• **Your objective**:
Looking only at the lines below that contain "diode", give the number of them and no other text.

• **Detected change data**:

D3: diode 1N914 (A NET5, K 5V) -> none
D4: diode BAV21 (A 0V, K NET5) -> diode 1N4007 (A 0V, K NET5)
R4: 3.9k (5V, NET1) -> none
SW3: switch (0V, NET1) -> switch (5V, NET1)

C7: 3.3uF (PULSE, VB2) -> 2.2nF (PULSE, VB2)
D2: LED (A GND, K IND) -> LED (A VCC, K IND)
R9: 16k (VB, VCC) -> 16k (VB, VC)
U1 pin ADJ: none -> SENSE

...

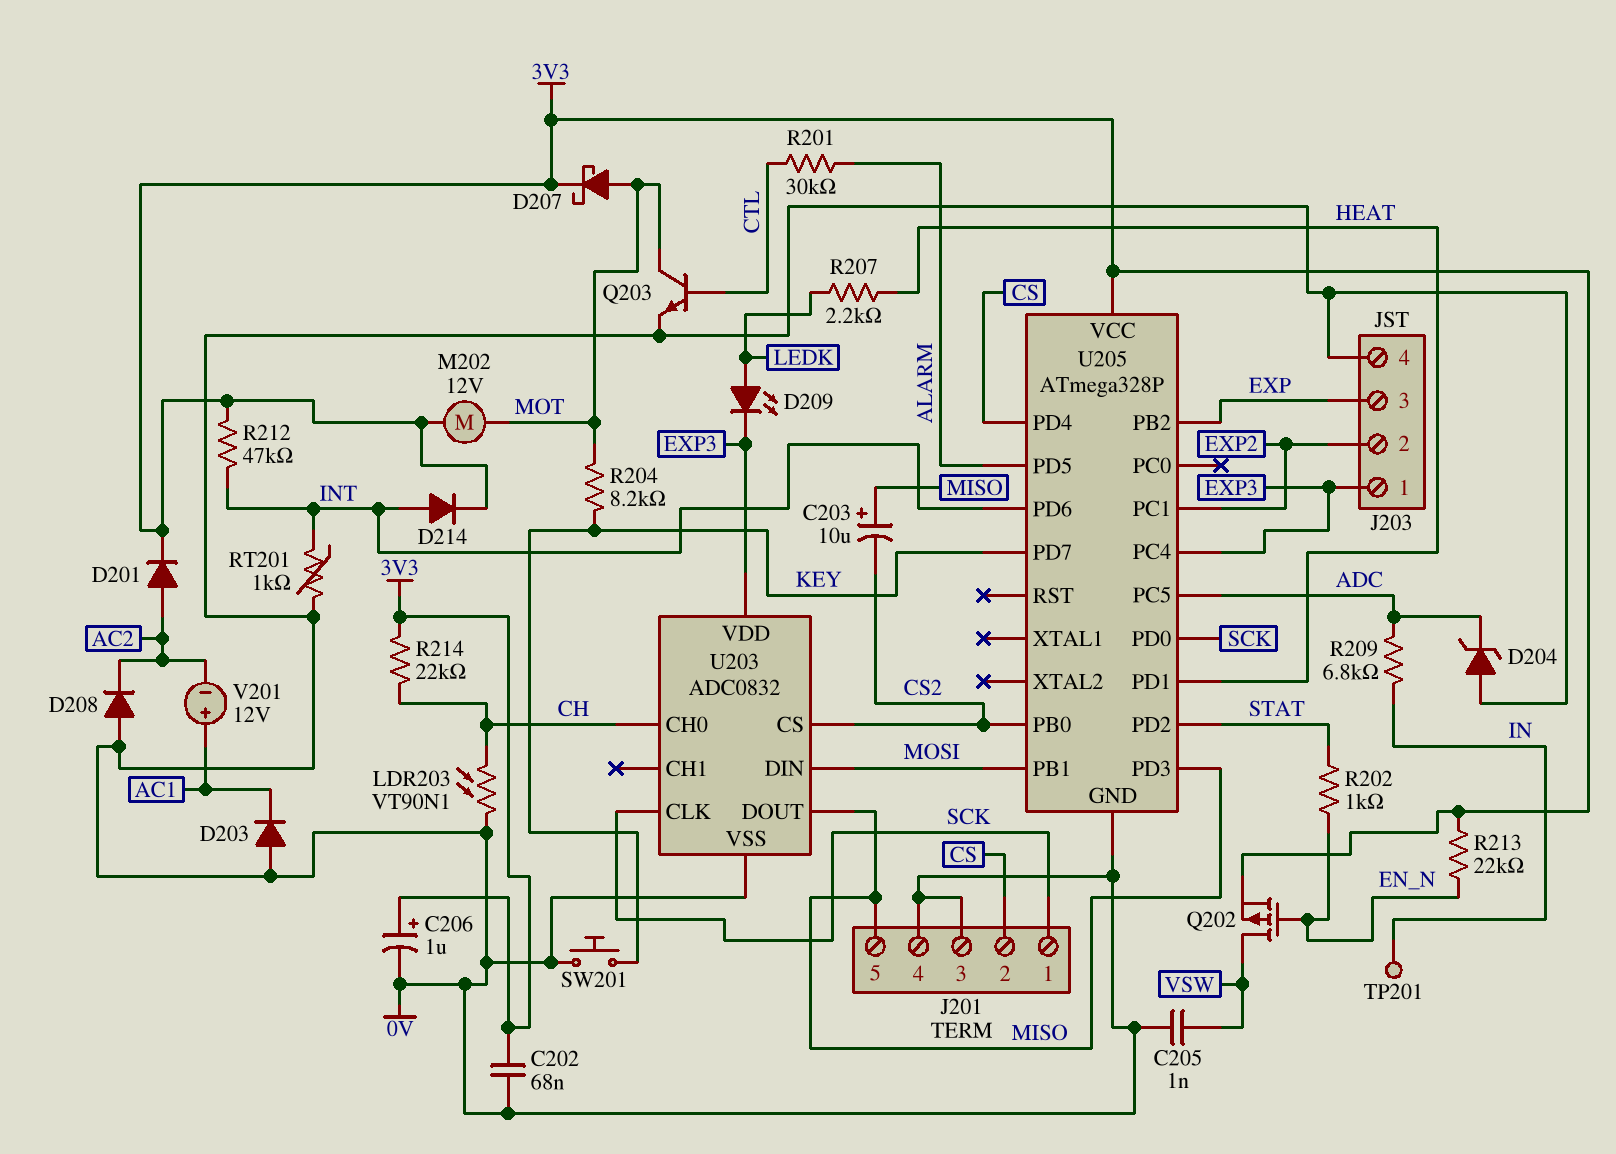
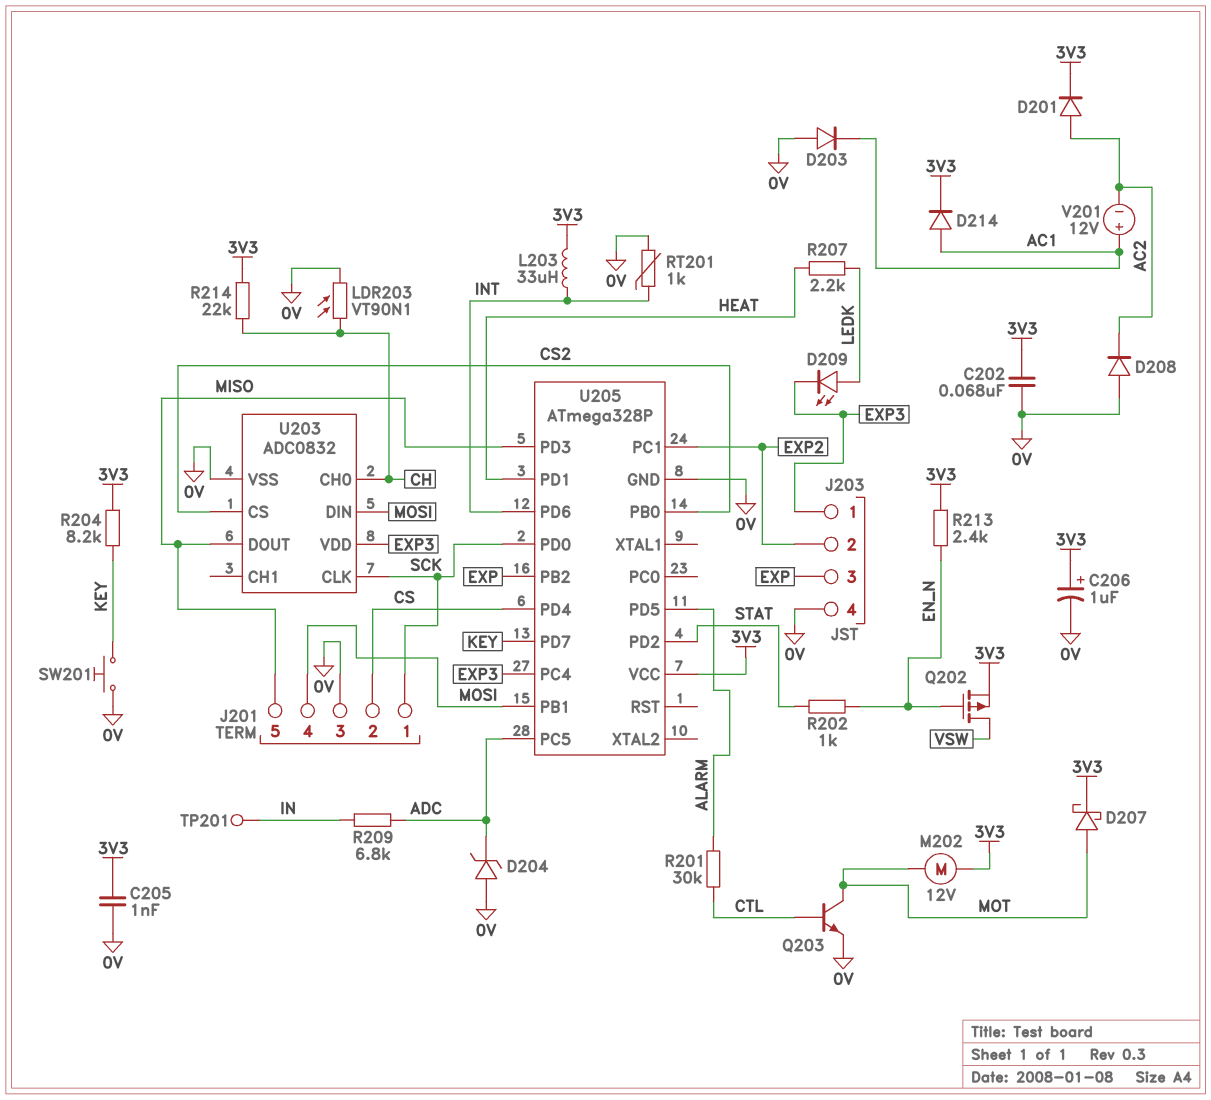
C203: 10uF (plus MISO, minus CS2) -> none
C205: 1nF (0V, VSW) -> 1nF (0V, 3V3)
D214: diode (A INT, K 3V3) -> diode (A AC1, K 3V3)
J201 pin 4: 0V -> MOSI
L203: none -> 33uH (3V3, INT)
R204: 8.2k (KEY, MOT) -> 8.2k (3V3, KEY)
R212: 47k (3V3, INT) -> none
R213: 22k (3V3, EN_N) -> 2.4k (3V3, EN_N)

• **Output**:
3